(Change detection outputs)
--*--

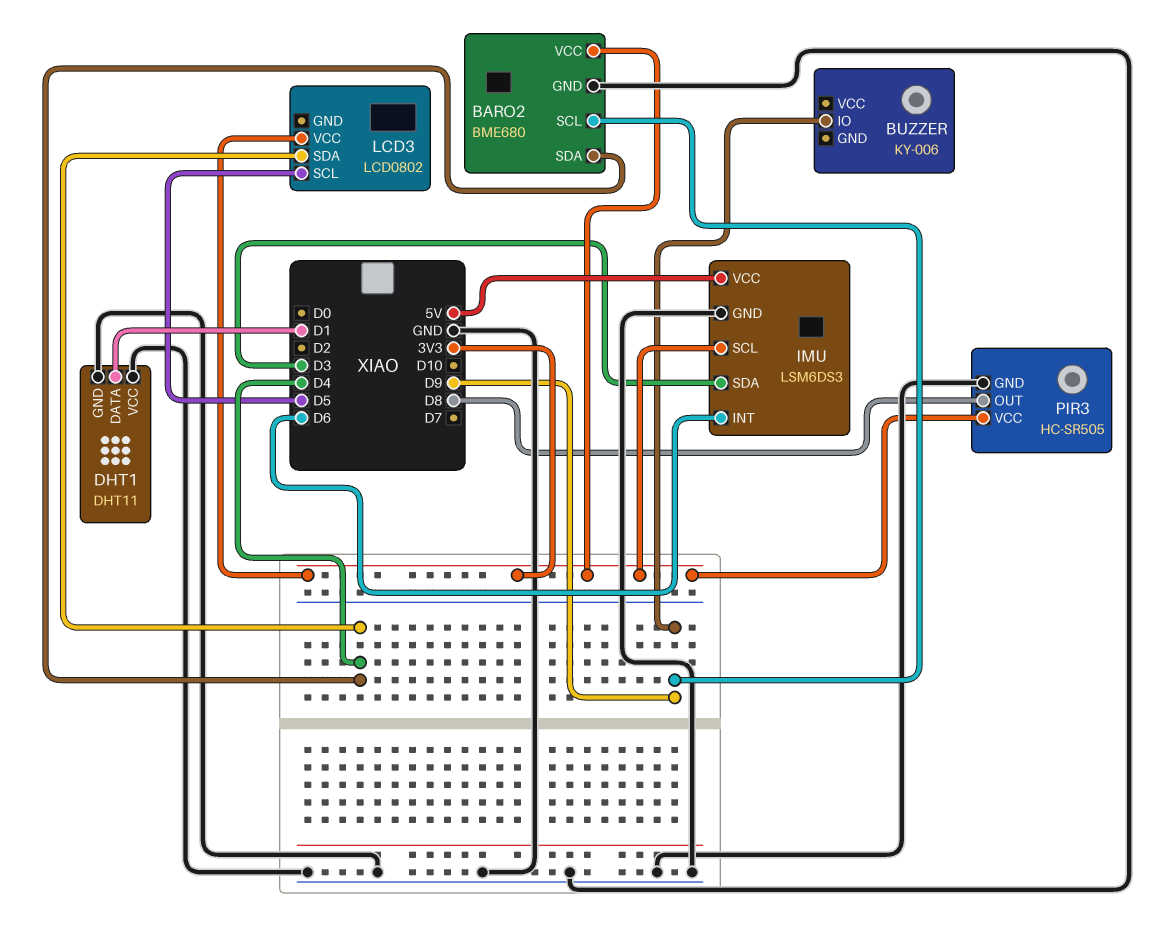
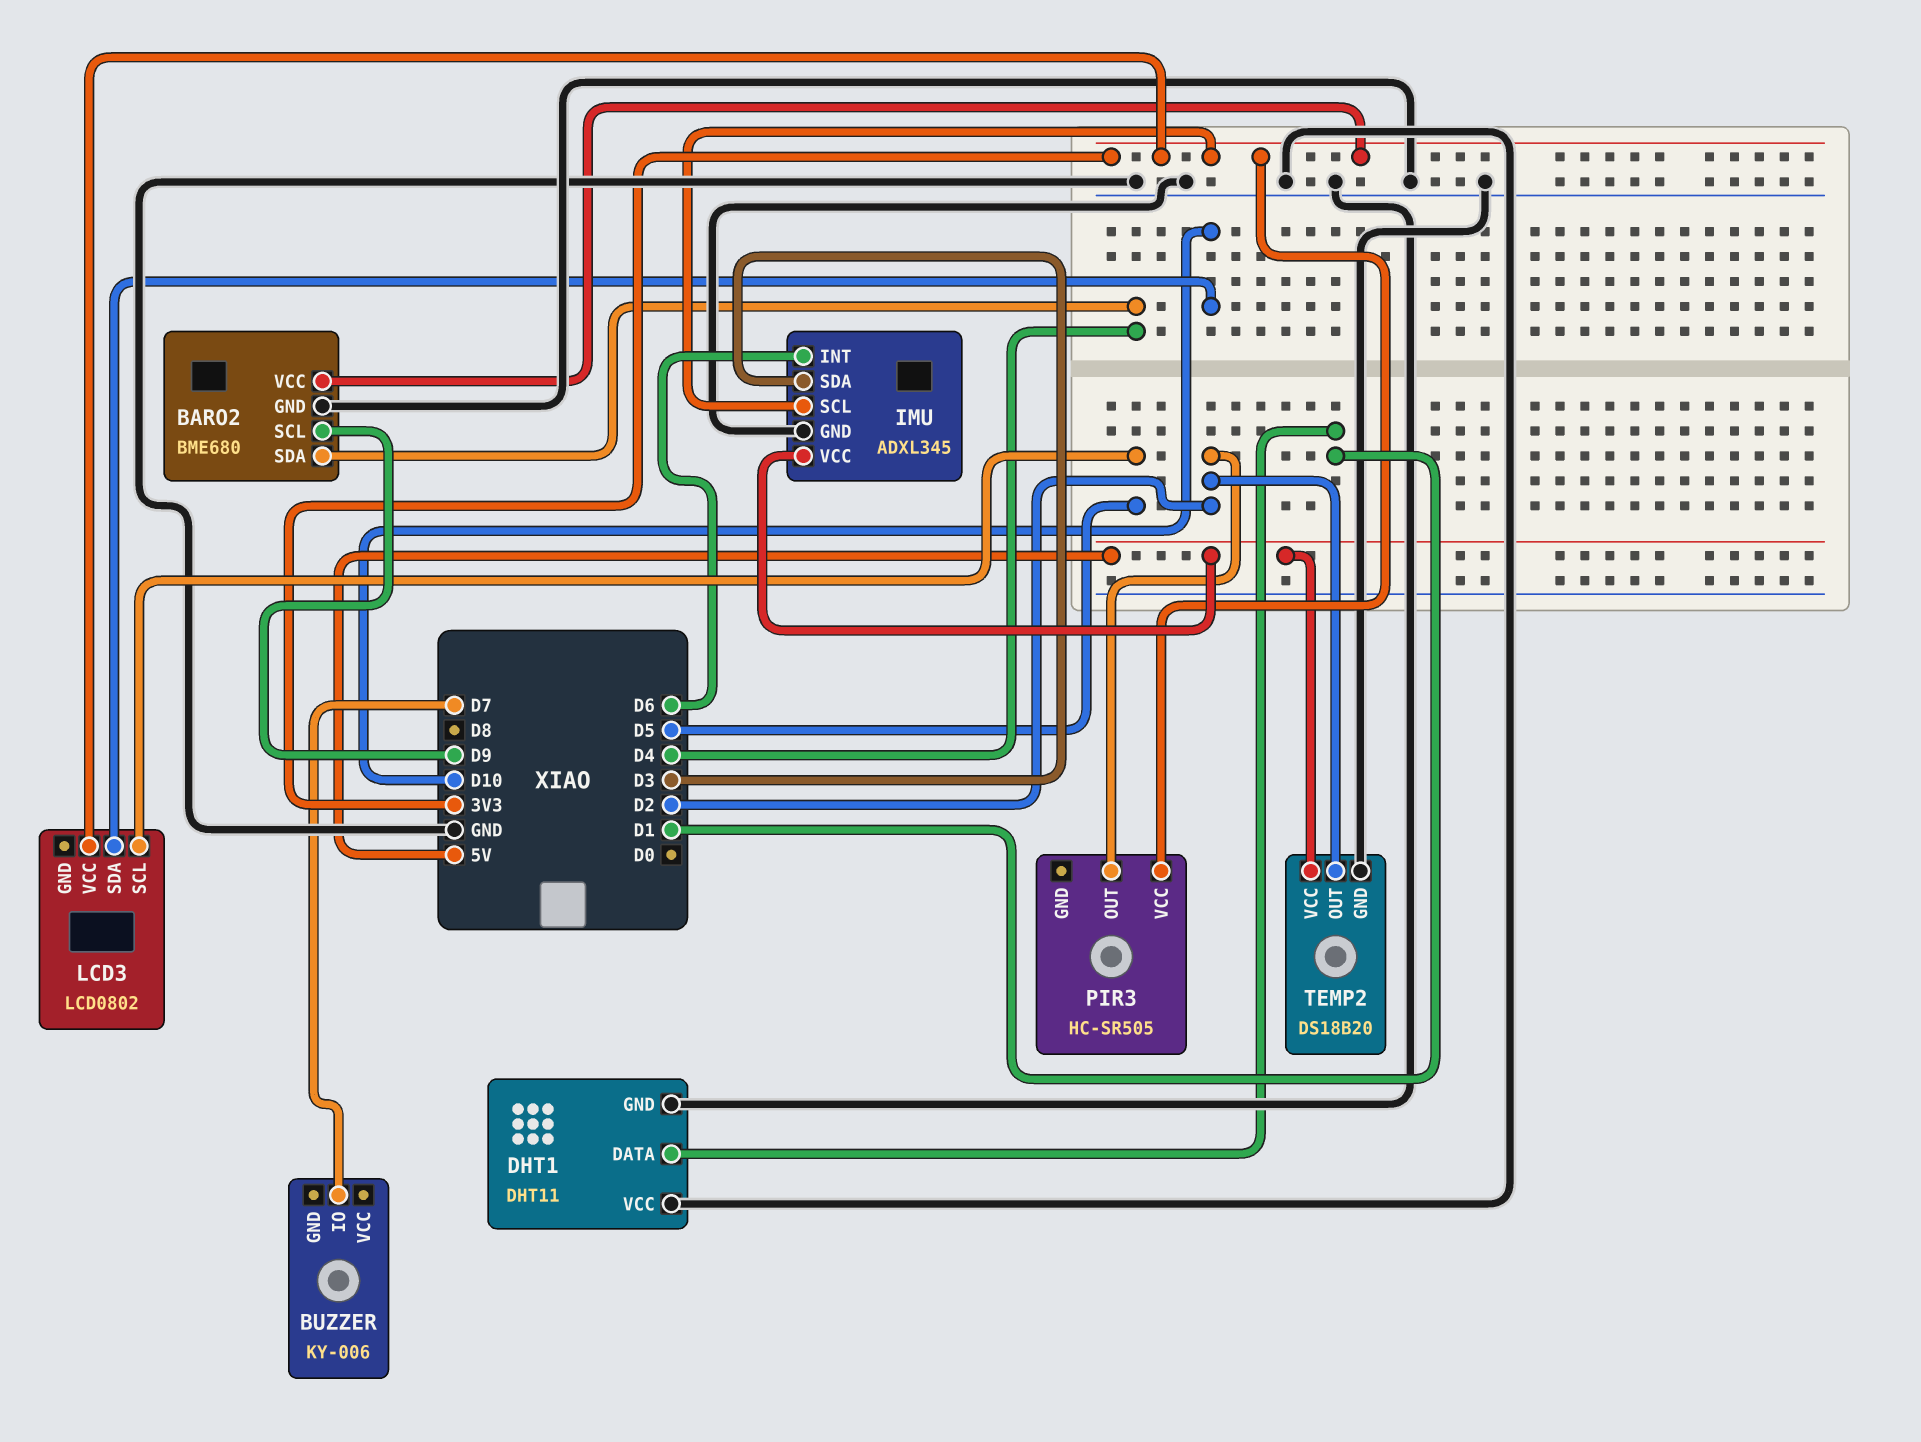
BUZZER pin IO: D9 -> D7
IMU: LSM6DS3 -> ADXL345
LCD3 pin SDA: D4 -> D10
PIR3 pin GND: GND -> none
PIR3 pin OUT: D8 -> D2
TEMP2: none -> DS18B20
TEMP2 pin GND: none -> GND
TEMP2 pin OUT: none -> D2
TEMP2 pin VCC: none -> 5V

--*--

**Problem to solve**
Having removed the pictures, write out the records exactly as they stand.

**Answer to this exercise**
BUZZER pin IO: D9 -> D7
IMU: LSM6DS3 -> ADXL345
LCD3 pin SDA: D4 -> D10
PIR3 pin GND: GND -> none
PIR3 pin OUT: D8 -> D2
TEMP2: none -> DS18B20
TEMP2 pin GND: none -> GND
TEMP2 pin OUT: none -> D2
TEMP2 pin VCC: none -> 5V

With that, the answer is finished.